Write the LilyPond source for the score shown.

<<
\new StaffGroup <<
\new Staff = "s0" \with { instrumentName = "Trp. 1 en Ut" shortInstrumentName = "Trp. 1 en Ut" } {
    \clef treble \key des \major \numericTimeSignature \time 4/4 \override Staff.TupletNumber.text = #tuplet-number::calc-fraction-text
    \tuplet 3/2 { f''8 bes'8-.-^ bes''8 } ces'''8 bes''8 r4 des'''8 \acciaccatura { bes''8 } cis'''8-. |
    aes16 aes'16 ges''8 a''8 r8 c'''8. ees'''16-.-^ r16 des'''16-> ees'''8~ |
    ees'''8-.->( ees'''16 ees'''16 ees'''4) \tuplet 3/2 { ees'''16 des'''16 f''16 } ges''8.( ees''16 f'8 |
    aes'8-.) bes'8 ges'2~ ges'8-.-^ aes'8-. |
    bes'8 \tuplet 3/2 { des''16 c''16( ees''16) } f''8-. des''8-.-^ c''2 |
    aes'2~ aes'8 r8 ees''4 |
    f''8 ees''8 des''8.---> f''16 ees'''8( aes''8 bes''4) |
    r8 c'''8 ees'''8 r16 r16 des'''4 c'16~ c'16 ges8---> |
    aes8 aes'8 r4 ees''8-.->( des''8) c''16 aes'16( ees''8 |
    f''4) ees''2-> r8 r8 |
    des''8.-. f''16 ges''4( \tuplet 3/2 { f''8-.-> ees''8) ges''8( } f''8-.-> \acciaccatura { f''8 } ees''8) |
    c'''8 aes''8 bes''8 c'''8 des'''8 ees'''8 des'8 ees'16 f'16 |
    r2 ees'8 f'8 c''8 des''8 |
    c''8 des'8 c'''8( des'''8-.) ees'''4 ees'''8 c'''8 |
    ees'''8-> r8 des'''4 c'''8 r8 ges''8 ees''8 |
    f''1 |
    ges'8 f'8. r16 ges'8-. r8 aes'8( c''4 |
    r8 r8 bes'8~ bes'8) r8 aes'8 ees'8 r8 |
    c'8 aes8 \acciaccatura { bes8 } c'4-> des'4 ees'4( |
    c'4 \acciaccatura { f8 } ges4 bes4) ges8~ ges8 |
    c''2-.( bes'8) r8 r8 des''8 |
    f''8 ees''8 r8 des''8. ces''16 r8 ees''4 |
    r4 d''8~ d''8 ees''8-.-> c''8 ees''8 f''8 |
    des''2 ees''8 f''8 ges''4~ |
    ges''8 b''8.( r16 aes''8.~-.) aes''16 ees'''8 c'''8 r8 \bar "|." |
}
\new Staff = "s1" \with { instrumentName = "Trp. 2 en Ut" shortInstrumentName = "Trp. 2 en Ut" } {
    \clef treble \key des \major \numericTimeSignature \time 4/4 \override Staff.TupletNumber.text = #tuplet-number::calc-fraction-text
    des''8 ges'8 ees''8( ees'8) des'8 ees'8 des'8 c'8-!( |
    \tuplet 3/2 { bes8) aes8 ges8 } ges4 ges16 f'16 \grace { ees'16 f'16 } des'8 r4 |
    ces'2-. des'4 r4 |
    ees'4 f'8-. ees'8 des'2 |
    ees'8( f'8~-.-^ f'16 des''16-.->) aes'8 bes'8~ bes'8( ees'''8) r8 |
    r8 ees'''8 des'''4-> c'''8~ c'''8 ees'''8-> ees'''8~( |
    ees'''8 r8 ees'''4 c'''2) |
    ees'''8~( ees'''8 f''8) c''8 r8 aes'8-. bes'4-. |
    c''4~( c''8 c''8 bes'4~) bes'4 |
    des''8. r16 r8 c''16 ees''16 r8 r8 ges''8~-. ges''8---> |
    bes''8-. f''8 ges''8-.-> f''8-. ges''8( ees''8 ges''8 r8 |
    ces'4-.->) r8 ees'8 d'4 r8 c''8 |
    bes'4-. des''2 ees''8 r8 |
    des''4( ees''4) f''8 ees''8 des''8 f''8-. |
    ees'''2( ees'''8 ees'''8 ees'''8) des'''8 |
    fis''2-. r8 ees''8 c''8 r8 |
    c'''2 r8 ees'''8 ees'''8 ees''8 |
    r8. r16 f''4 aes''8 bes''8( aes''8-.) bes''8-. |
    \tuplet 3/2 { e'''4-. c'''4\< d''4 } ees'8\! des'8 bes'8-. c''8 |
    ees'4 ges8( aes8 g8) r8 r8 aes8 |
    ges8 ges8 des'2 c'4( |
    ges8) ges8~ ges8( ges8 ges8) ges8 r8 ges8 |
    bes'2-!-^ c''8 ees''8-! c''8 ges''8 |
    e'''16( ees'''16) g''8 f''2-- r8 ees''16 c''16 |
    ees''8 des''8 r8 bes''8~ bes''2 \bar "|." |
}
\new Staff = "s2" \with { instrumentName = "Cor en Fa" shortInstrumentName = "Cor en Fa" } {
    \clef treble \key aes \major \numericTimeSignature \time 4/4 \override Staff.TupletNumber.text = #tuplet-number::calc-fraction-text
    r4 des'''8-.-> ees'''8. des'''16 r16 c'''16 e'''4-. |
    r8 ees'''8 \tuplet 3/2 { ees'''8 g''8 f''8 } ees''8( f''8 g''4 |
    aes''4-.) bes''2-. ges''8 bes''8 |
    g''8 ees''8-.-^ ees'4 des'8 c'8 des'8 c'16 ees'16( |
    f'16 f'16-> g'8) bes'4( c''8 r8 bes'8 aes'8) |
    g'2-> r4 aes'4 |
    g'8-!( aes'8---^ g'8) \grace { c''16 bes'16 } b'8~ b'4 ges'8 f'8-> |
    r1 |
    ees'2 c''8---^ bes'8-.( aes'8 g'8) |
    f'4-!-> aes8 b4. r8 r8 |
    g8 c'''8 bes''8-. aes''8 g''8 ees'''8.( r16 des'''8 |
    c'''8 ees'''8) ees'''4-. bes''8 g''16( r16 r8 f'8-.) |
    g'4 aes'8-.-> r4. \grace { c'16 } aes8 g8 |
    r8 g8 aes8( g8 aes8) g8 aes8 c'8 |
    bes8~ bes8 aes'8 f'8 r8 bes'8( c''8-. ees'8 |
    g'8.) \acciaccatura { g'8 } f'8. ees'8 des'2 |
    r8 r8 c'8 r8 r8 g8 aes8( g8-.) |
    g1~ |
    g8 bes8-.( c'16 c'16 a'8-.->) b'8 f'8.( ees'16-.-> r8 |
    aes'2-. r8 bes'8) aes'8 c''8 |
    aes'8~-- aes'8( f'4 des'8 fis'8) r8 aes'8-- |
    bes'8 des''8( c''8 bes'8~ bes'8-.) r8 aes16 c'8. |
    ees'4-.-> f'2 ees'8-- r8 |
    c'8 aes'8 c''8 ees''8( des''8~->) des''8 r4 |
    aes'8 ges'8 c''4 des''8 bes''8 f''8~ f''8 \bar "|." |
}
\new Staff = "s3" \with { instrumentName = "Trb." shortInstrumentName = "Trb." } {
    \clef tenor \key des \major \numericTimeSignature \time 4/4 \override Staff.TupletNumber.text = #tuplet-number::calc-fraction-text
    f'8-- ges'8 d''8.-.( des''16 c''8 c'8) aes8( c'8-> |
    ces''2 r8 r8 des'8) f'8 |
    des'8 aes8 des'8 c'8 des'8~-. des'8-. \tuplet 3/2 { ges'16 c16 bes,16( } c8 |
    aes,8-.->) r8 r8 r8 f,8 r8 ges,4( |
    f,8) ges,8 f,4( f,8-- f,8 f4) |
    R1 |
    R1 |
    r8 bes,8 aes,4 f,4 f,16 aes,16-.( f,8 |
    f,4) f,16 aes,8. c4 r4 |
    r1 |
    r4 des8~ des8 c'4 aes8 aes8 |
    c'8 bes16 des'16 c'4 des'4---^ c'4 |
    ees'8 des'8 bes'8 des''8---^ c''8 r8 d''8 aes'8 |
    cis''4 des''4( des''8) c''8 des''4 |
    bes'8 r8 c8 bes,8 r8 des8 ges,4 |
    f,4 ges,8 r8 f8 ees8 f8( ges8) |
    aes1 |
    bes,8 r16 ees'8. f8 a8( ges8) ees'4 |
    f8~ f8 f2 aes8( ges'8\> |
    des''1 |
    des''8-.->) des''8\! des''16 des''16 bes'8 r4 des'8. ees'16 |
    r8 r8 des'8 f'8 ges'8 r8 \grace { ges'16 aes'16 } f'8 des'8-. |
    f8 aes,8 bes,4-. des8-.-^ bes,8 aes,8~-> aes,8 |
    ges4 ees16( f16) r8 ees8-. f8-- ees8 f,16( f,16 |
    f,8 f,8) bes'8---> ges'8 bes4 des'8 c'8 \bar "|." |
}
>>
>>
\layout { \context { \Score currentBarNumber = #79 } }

Stated problem:
Collect each line of the records that contains the string "tuplet", and reproduce those lines in full.

Written solution:
    \clef treble \key des \major \numericTimeSignature \time 4/4 \override Staff.TupletNumber.text = #tuplet-number::calc-fraction-text
    \tuplet 3/2 { f''8 bes'8-.-^ bes''8 } ces'''8 bes''8 r4 des'''8 \acciaccatura { bes''8 } cis'''8-. |
    ees'''8-.->( ees'''16 ees'''16 ees'''4) \tuplet 3/2 { ees'''16 des'''16 f''16 } ges''8.( ees''16 f'8 |
    bes'8 \tuplet 3/2 { des''16 c''16( ees''16) } f''8-. des''8-.-^ c''2 |
    des''8.-. f''16 ges''4( \tuplet 3/2 { f''8-.-> ees''8) ges''8( } f''8-.-> \acciaccatura { f''8 } ees''8) |
    \clef treble \key des \major \numericTimeSignature \time 4/4 \override Staff.TupletNumber.text = #tuplet-number::calc-fraction-text
    \tuplet 3/2 { bes8) aes8 ges8 } ges4 ges16 f'16 \grace { ees'16 f'16 } des'8 r4 |
    \tuplet 3/2 { e'''4-. c'''4\< d''4 } ees'8\! des'8 bes'8-. c''8 |
    \clef treble \key aes \major \numericTimeSignature \time 4/4 \override Staff.TupletNumber.text = #tuplet-number::calc-fraction-text
    r8 ees'''8 \tuplet 3/2 { ees'''8 g''8 f''8 } ees''8( f''8 g''4 |
    \clef tenor \key des \major \numericTimeSignature \time 4/4 \override Staff.TupletNumber.text = #tuplet-number::calc-fraction-text
    des'8 aes8 des'8 c'8 des'8~-. des'8-. \tuplet 3/2 { ges'16 c16 bes,16( } c8 |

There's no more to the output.